-------- MATERIAL FOR THIS EXERCISE

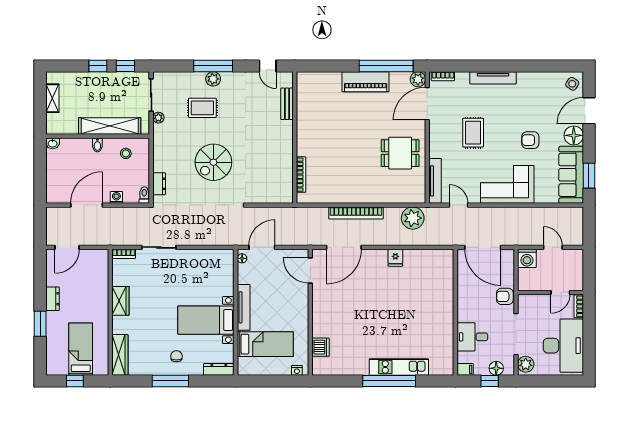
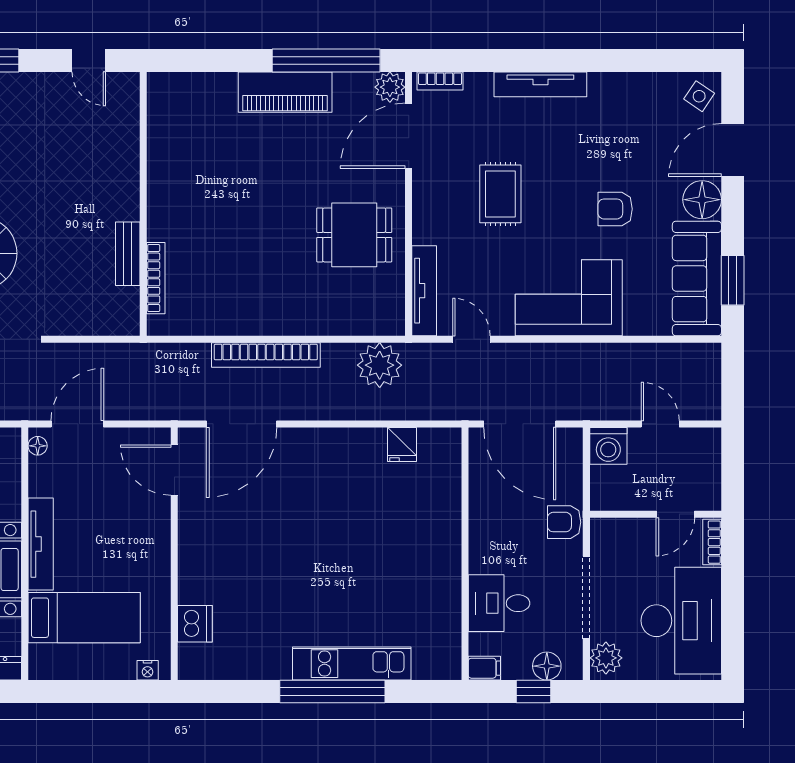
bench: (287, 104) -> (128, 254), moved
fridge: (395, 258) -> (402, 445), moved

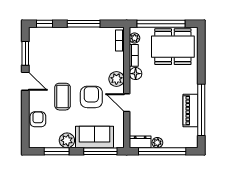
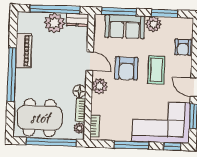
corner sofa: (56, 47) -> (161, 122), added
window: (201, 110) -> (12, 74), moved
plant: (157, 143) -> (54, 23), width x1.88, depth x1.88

----------------

### DIRECTIONS FOR THIS TASK
Leave the pictures behind and transcribe every record above exactly.

### EXERCISE OUTPUT
bench: (287, 104) -> (128, 254), moved
fridge: (395, 258) -> (402, 445), moved

corner sofa: (56, 47) -> (161, 122), added
window: (201, 110) -> (12, 74), moved
plant: (157, 143) -> (54, 23), width x1.88, depth x1.88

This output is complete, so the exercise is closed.